— Required action —
Examine each line of the listing below. Copy those in which the string "headphones" appears.

— Dataset —
----
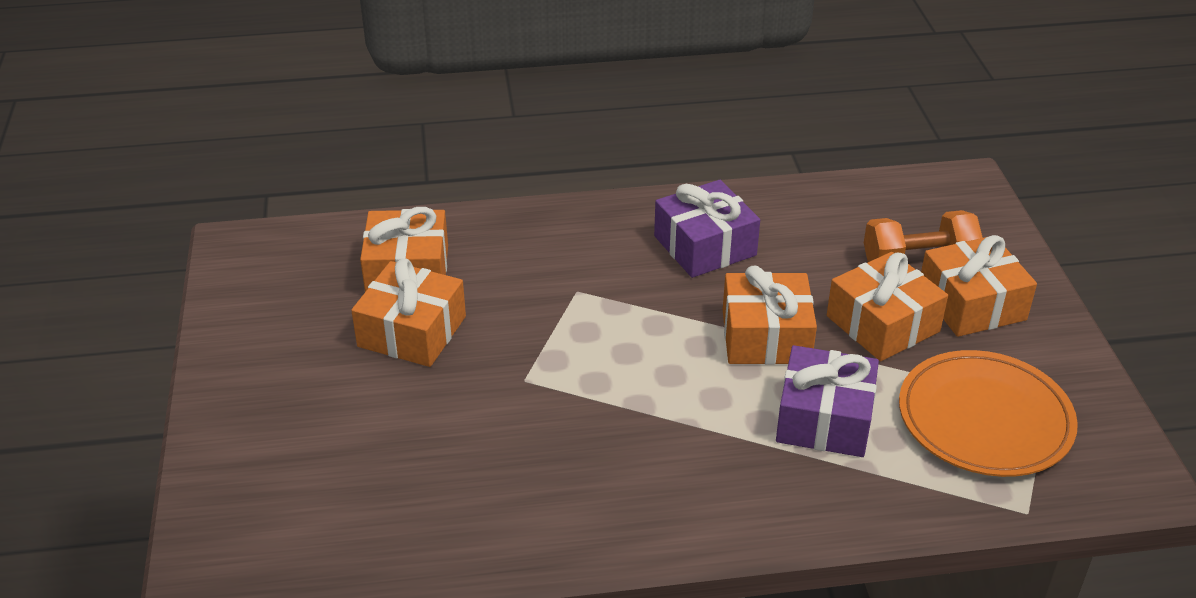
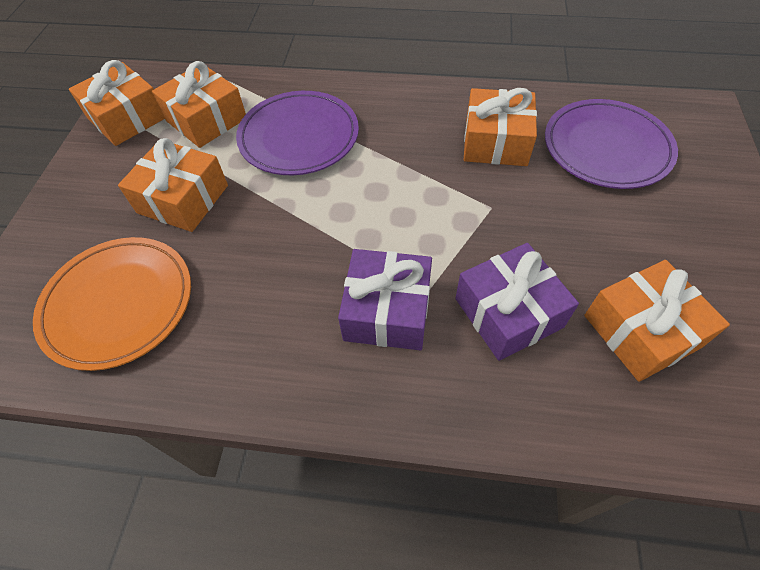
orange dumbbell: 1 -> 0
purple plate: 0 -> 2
----
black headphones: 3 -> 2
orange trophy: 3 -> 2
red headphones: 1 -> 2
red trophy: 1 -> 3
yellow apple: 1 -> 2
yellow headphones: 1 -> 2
----
— Answer box —
black headphones: 3 -> 2
red headphones: 1 -> 2
yellow headphones: 1 -> 2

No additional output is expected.